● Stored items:
■ ■ ■ ■ ■

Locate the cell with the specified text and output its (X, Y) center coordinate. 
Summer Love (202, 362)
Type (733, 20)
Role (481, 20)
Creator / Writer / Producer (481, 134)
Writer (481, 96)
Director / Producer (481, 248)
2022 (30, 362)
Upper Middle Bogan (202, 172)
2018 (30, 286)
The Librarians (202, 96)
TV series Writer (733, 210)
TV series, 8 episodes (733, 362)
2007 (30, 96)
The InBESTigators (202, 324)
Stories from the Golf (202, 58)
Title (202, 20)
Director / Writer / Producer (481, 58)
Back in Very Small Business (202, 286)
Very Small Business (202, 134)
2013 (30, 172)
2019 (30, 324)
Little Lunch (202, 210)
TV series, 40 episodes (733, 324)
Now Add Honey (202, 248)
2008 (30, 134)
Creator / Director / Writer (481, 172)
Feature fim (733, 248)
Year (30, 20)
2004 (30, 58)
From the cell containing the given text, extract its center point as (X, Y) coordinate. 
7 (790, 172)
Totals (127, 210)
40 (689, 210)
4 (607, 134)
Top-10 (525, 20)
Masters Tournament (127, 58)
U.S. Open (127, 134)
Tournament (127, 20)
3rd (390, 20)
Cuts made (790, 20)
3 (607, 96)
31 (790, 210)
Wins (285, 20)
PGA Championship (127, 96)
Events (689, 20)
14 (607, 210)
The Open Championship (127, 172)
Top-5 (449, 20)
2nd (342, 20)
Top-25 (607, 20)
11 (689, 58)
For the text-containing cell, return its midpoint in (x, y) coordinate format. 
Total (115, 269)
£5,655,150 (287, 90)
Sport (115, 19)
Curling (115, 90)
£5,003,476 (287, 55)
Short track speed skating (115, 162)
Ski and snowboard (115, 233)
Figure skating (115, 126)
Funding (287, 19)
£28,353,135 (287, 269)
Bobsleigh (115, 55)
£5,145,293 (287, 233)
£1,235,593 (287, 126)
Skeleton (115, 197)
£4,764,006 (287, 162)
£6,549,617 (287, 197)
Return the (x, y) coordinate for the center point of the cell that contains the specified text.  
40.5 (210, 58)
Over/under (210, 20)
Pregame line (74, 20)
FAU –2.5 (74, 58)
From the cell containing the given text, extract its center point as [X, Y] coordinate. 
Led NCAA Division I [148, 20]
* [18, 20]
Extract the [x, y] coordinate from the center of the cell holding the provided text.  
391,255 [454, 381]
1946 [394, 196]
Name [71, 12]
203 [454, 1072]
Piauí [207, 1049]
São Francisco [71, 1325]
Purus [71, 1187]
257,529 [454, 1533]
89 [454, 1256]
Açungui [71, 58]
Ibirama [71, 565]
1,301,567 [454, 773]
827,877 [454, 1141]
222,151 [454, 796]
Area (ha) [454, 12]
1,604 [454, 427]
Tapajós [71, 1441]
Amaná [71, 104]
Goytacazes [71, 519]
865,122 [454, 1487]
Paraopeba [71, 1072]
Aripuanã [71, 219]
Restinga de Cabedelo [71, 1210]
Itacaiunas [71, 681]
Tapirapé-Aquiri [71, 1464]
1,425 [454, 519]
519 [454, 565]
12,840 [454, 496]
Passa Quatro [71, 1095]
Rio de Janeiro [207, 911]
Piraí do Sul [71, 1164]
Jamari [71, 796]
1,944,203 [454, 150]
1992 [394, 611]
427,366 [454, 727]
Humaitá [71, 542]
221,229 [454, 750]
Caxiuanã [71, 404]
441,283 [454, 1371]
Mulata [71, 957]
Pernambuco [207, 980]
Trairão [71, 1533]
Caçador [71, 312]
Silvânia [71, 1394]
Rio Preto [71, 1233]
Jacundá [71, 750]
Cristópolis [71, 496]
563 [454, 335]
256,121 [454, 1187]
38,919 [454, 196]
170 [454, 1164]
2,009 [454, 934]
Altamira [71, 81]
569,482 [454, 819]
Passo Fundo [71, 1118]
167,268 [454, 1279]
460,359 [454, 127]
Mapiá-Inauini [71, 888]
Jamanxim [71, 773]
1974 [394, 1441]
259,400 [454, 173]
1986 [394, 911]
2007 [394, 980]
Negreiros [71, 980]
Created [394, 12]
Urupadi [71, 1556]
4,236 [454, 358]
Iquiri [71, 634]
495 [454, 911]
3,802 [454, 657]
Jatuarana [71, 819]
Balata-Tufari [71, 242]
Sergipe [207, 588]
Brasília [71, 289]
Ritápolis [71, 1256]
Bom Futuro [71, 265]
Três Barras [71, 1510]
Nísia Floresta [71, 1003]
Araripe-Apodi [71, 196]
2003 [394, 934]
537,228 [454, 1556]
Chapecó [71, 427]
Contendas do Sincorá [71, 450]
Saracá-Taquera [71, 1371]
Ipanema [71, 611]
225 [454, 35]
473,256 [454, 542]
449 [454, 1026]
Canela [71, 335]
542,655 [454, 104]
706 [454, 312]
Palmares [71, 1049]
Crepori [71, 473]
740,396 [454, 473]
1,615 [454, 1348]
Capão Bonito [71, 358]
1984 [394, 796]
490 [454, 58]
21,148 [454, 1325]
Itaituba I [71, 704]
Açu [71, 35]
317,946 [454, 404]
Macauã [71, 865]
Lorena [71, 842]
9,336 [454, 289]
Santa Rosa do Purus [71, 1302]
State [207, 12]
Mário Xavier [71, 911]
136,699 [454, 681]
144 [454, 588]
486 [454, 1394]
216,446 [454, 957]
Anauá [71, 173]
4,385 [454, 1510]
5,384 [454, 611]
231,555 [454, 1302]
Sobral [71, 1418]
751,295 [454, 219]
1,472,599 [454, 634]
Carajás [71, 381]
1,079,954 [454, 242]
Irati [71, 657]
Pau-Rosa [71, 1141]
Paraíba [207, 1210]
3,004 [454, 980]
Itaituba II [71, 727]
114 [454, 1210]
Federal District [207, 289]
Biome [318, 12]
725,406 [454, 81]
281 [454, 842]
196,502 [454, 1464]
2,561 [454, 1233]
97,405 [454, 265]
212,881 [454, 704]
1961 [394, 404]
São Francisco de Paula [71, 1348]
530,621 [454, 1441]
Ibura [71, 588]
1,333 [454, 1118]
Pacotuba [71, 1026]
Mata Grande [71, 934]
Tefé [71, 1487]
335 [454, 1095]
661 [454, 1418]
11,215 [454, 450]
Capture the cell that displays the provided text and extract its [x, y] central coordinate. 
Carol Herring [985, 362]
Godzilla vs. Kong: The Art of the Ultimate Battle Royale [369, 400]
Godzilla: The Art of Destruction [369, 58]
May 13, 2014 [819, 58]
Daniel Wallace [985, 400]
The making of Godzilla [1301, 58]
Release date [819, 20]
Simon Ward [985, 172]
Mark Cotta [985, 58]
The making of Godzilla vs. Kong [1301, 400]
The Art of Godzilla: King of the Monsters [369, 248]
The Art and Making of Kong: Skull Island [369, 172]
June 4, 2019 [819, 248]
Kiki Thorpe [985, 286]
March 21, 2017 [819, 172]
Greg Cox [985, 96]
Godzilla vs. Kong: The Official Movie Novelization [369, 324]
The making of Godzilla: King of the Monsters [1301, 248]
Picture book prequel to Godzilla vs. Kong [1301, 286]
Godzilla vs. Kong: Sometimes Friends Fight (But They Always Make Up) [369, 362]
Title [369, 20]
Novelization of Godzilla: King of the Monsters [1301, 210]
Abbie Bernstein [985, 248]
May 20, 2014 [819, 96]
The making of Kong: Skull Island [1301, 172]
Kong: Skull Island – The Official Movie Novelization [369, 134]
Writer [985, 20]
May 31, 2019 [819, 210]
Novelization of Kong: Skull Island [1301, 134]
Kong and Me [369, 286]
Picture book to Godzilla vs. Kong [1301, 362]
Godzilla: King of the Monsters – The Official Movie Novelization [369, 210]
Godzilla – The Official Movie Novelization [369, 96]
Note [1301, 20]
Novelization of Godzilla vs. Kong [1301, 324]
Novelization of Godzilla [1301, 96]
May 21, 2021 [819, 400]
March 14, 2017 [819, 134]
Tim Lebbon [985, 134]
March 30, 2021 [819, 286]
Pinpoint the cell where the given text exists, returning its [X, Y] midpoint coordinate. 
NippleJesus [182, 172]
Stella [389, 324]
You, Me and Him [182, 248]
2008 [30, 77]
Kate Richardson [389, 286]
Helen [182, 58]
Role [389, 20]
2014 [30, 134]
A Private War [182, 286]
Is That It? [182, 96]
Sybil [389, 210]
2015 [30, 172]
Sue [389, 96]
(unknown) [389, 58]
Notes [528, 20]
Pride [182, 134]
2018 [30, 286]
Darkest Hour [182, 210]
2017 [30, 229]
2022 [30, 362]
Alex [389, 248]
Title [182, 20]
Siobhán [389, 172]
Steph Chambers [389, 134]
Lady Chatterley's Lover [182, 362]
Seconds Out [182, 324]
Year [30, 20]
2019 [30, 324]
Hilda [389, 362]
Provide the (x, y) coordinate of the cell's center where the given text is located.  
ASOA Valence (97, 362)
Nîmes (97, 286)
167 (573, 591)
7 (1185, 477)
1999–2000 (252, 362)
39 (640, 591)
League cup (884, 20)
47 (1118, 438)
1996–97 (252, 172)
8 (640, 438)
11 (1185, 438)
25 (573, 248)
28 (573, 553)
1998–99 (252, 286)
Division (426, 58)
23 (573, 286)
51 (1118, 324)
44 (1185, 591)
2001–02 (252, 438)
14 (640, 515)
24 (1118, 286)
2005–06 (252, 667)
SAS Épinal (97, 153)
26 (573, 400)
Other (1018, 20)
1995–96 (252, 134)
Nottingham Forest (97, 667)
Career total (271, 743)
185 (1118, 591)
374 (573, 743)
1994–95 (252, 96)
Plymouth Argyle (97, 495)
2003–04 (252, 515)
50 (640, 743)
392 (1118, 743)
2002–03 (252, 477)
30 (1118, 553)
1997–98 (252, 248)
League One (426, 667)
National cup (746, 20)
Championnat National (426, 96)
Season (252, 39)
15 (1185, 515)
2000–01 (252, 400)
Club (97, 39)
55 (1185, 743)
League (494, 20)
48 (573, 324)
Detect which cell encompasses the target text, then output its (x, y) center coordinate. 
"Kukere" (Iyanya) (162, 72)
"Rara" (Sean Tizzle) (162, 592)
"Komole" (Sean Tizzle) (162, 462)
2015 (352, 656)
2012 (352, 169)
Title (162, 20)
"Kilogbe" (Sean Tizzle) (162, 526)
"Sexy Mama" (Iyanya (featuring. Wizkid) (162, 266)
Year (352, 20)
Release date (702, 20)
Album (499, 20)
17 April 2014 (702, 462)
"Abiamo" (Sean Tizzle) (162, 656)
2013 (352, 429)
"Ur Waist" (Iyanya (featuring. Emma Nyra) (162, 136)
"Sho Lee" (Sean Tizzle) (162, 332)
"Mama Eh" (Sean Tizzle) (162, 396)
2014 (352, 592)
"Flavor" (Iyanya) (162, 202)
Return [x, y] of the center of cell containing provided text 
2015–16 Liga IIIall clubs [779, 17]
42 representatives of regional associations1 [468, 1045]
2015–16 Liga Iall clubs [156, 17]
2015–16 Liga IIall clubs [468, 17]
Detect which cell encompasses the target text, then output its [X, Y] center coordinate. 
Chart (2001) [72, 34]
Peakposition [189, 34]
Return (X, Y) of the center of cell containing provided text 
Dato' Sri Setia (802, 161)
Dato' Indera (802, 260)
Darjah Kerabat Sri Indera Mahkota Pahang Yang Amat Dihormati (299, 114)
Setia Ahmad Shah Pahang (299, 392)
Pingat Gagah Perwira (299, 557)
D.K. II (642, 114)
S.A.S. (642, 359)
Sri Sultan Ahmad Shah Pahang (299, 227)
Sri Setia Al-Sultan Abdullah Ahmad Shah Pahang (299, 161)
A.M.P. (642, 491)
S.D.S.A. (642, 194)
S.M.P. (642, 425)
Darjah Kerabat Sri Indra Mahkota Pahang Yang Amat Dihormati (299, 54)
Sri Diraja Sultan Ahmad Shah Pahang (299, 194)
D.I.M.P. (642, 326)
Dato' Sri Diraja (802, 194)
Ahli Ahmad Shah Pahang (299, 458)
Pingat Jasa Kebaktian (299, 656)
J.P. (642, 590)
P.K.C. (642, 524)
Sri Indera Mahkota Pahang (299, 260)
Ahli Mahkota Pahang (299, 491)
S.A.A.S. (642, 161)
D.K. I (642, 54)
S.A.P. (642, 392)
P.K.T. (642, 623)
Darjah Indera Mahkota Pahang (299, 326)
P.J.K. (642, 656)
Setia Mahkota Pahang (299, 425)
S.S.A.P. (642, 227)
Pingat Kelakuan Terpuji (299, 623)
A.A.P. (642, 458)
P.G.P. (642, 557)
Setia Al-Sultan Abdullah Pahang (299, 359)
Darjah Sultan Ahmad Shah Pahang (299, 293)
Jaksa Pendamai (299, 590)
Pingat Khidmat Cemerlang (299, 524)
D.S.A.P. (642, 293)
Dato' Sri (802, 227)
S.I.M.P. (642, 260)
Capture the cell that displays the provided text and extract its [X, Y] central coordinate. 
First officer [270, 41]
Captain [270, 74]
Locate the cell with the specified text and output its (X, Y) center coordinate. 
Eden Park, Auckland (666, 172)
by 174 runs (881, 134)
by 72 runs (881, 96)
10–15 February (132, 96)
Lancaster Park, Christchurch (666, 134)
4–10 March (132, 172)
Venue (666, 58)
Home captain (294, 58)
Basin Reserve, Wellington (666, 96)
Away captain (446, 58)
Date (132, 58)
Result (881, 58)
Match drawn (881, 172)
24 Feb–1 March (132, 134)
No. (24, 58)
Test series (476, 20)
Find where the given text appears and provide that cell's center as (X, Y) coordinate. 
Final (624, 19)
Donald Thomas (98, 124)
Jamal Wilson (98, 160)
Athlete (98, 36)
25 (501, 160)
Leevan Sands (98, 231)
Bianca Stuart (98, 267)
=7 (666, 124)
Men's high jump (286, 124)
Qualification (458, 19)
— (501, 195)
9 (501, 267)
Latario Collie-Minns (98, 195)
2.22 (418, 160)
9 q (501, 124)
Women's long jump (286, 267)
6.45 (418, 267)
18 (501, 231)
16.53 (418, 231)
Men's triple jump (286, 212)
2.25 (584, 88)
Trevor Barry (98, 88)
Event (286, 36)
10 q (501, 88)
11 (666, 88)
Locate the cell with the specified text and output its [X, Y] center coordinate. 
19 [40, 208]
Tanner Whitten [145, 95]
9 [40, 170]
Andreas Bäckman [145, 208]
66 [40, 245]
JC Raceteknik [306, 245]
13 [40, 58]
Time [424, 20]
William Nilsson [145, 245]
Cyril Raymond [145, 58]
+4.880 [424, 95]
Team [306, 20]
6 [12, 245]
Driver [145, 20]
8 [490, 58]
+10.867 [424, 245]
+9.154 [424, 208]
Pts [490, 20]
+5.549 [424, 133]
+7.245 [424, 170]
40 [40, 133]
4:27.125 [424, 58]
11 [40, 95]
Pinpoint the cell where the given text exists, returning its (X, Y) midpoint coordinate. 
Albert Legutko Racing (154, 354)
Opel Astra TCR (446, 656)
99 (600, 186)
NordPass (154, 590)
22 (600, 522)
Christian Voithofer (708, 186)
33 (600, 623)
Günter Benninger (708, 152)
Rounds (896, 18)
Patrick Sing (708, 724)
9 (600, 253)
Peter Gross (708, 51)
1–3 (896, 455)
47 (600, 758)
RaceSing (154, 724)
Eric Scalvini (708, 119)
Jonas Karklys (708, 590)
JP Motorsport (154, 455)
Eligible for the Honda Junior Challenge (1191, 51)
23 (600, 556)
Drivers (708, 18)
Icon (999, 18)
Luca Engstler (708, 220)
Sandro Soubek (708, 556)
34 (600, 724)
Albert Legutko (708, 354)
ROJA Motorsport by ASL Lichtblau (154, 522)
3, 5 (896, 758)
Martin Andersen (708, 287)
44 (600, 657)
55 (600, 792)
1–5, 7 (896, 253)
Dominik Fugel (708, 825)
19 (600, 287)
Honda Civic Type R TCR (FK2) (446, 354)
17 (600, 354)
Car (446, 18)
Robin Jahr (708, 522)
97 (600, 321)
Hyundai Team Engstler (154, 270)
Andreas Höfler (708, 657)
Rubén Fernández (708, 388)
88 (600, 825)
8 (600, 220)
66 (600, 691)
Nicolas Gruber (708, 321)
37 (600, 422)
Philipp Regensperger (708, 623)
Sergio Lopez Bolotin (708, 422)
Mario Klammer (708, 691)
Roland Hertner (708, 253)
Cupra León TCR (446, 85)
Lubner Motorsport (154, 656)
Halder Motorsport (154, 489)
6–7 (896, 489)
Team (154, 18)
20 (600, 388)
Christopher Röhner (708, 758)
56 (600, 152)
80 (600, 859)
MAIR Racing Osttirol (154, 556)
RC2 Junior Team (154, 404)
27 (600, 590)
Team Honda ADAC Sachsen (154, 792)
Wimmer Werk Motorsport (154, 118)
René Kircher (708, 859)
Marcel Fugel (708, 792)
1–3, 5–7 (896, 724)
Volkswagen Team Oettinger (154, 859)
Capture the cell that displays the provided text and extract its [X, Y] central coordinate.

■ ■ ■ ■ ■

● TASK STATEMENT: Return every line in the listing above that contains the word "Movie".

● WRITTEN SOLUTION:
Godzilla vs. Kong: The Official Movie Novelization [369, 324]
Kong: Skull Island – The Official Movie Novelization [369, 134]
Godzilla: King of the Monsters – The Official Movie Novelization [369, 210]
Godzilla – The Official Movie Novelization [369, 96]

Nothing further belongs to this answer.